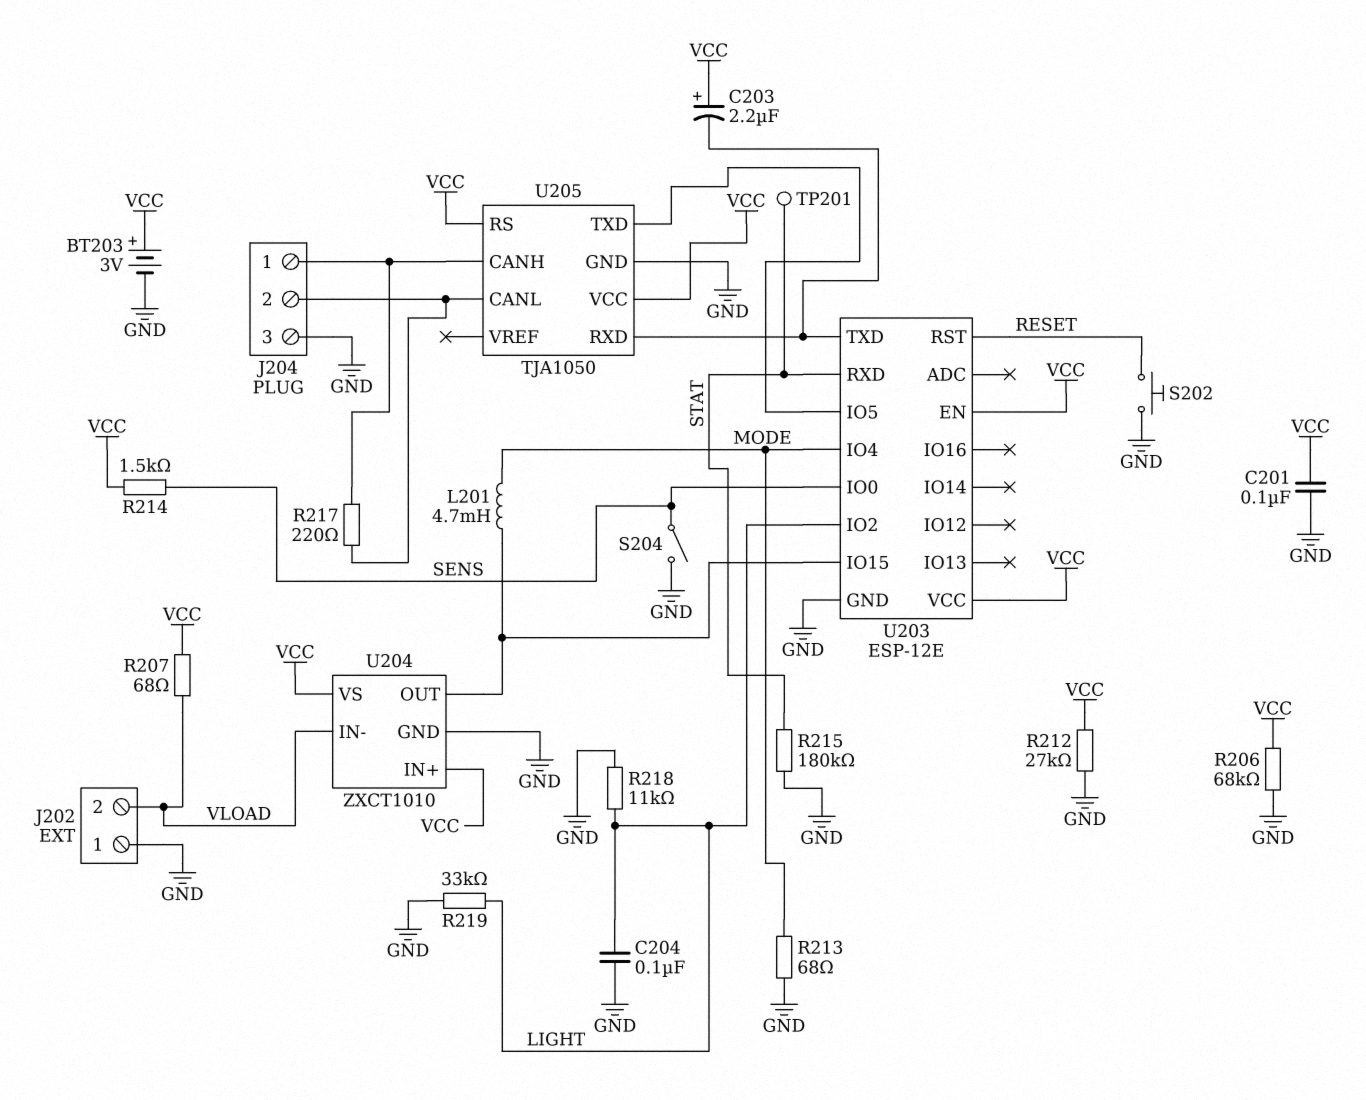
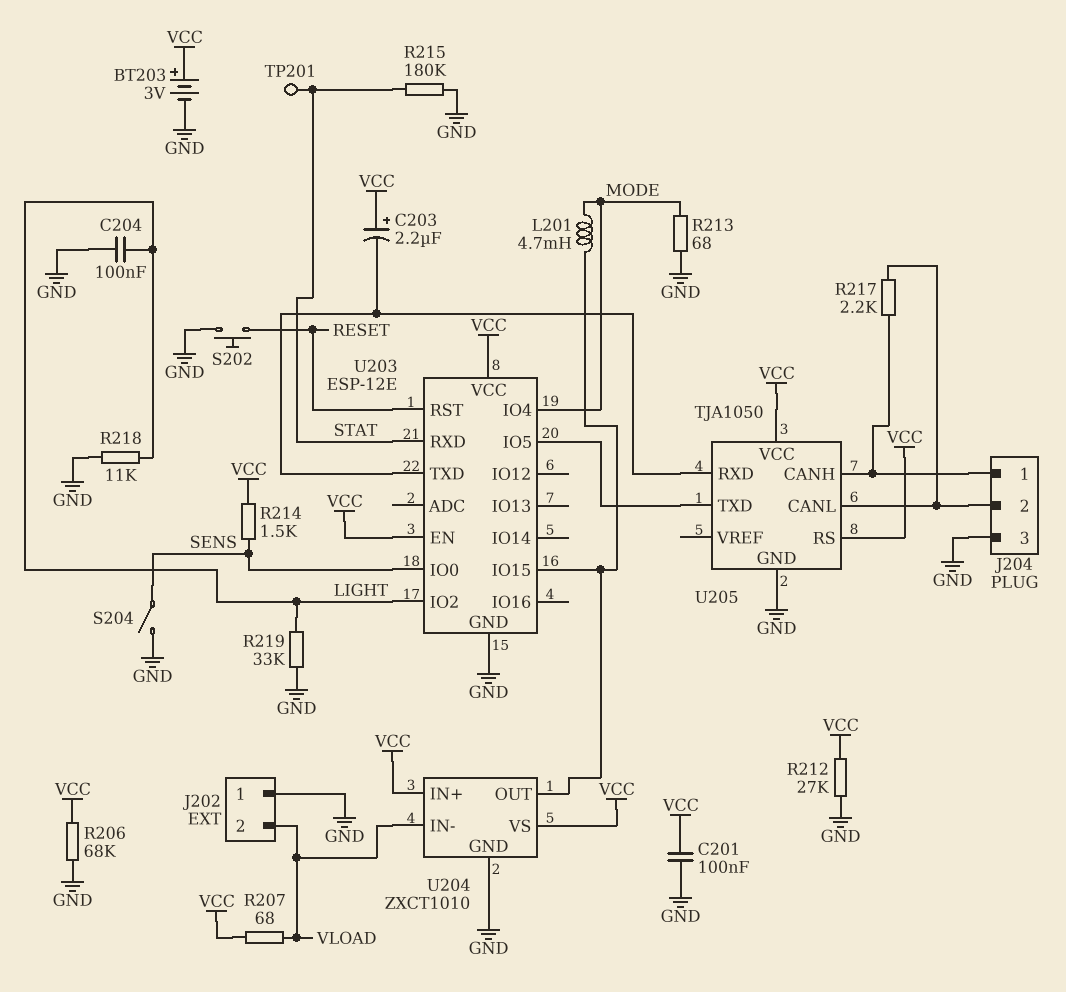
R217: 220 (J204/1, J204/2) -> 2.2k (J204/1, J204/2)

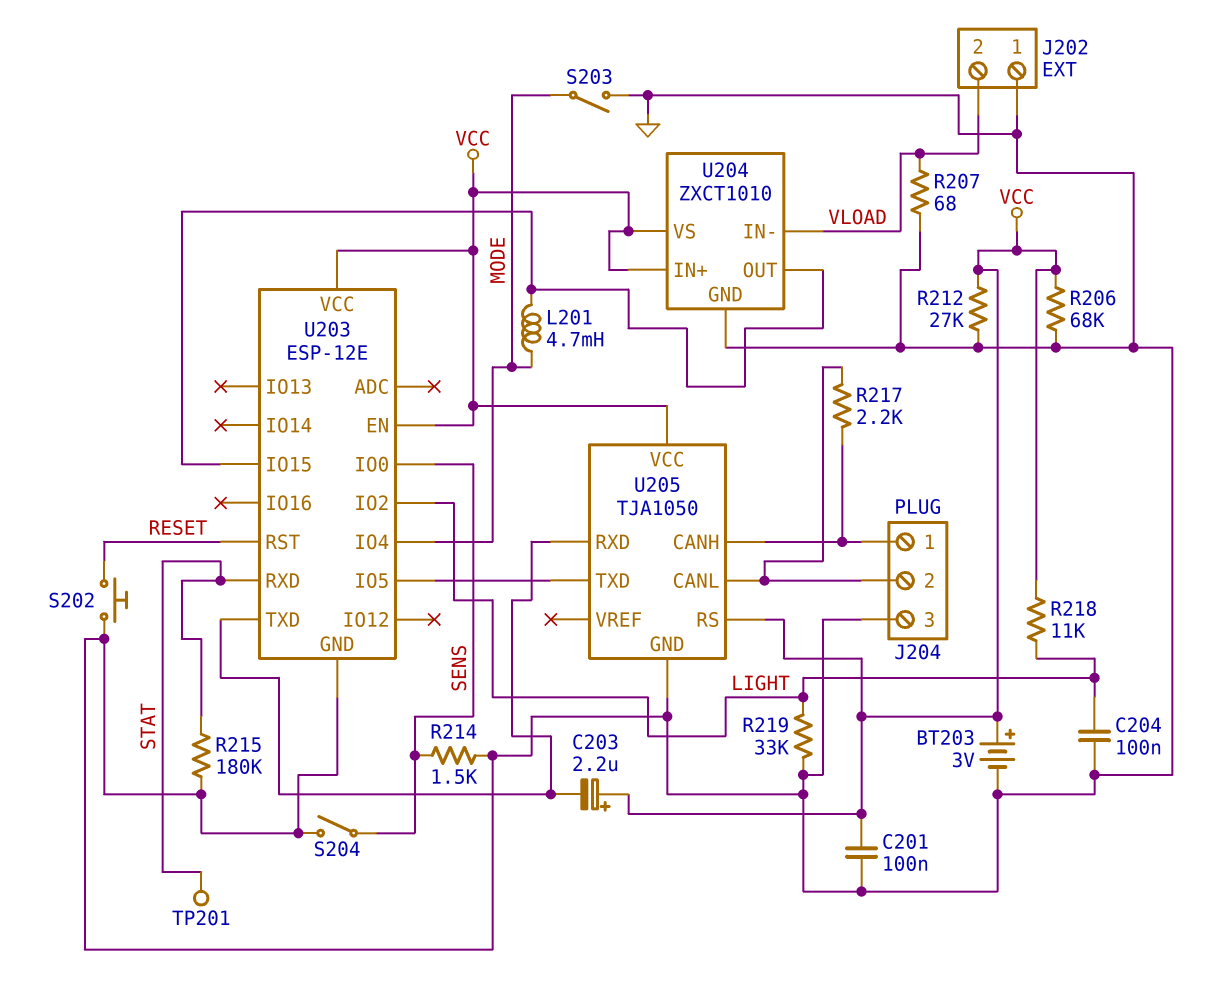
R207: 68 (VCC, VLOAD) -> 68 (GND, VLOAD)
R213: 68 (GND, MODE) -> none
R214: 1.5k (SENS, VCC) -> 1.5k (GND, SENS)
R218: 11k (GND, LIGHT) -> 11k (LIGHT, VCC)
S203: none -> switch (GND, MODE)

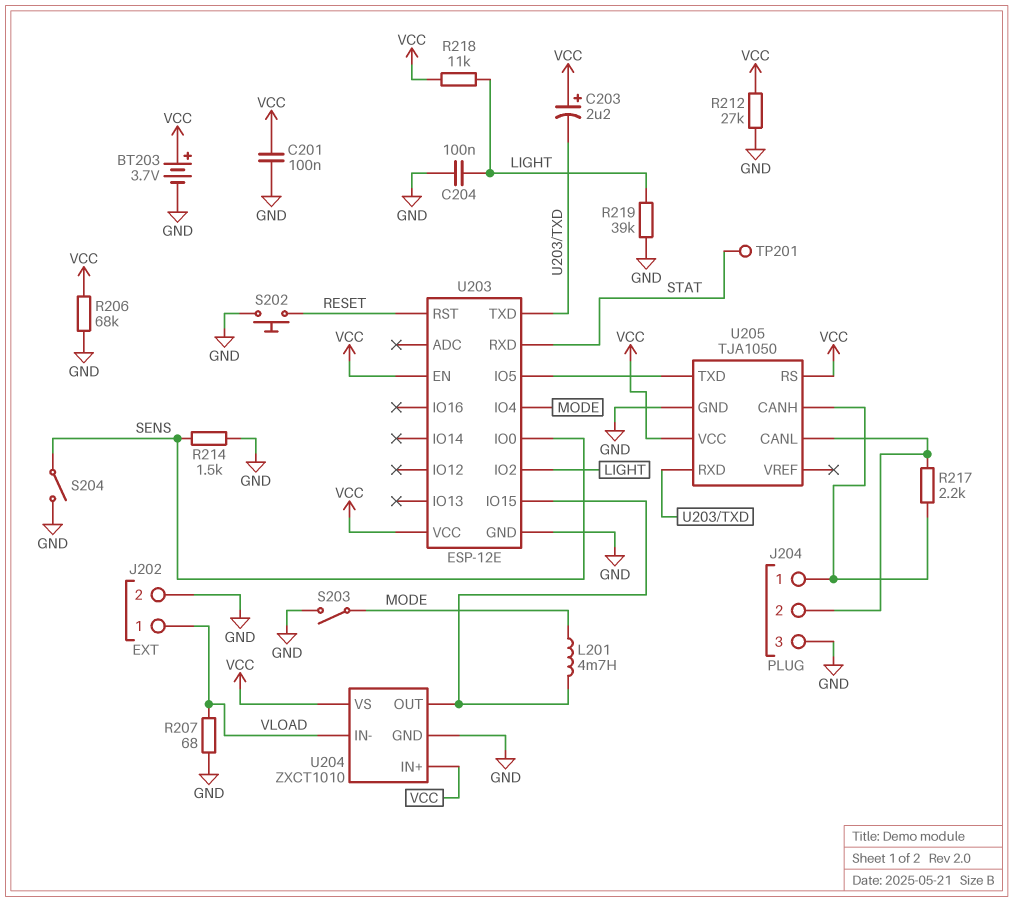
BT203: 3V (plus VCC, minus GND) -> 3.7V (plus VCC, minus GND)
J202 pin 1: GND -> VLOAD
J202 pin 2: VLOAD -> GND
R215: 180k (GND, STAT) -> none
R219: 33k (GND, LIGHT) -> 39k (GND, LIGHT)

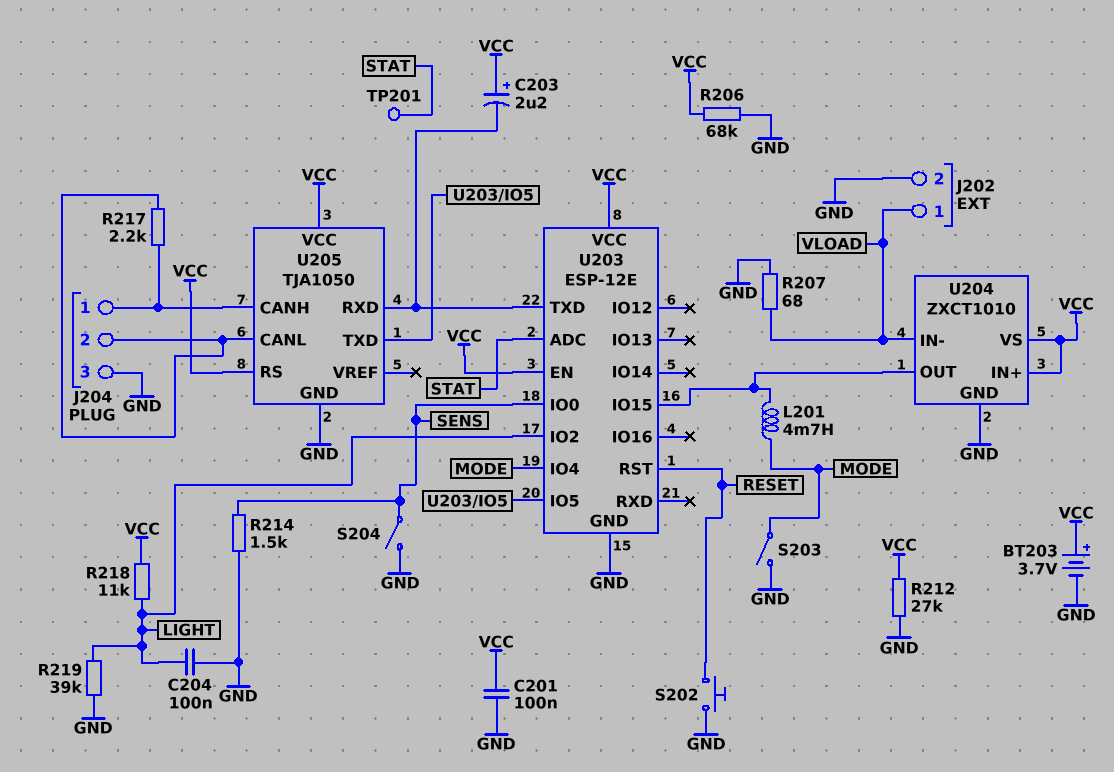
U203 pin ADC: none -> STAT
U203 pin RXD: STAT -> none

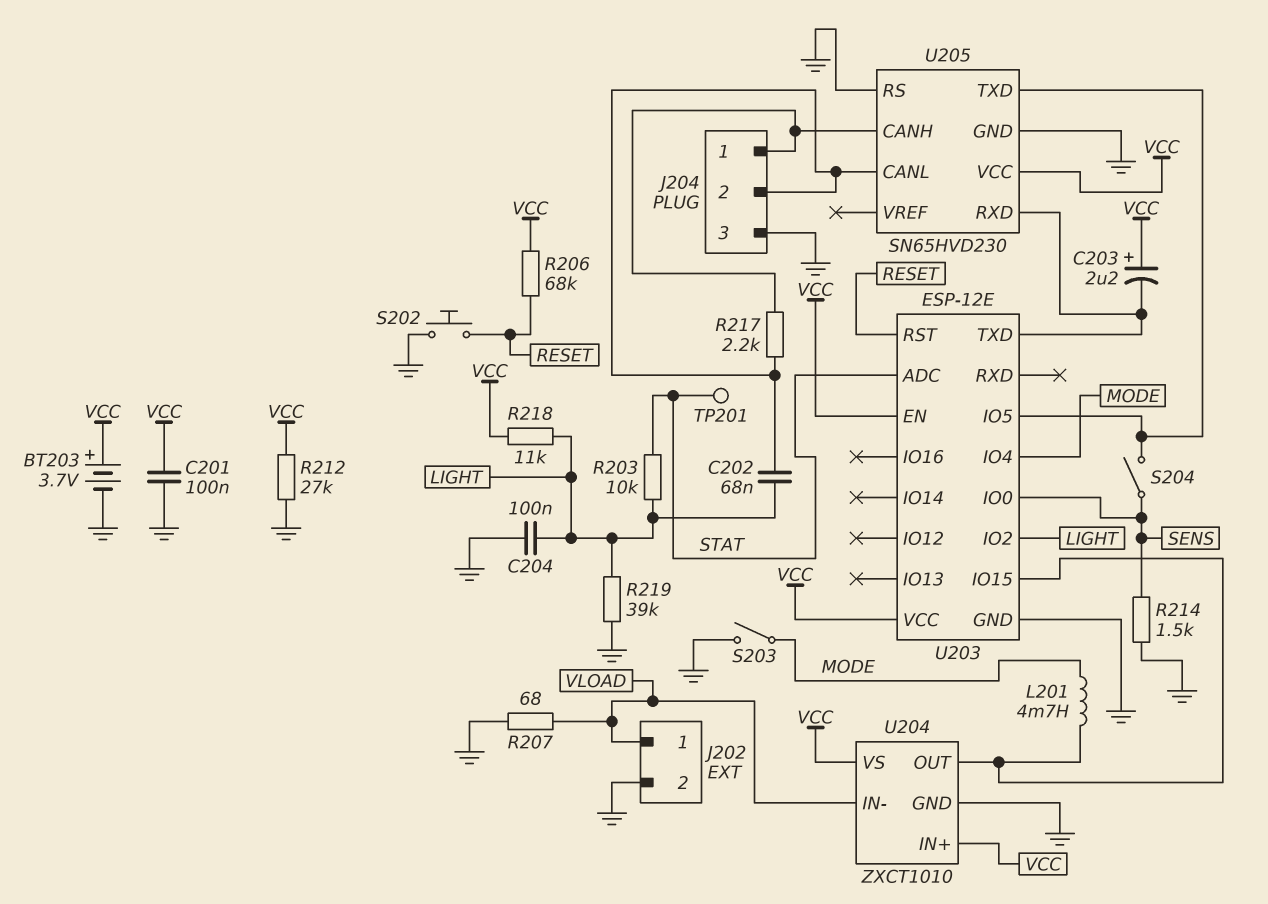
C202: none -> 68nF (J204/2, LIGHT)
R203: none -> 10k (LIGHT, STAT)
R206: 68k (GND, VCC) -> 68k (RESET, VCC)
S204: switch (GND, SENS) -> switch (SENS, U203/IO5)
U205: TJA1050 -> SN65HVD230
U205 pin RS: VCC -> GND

● ● ● ● ● ● ●

#### Work task
The answer must consist of every line above that holds the string "VLOAD", copied exactly.

#### Response area
R207: 68 (VCC, VLOAD) -> 68 (GND, VLOAD)
J202 pin 1: GND -> VLOAD
J202 pin 2: VLOAD -> GND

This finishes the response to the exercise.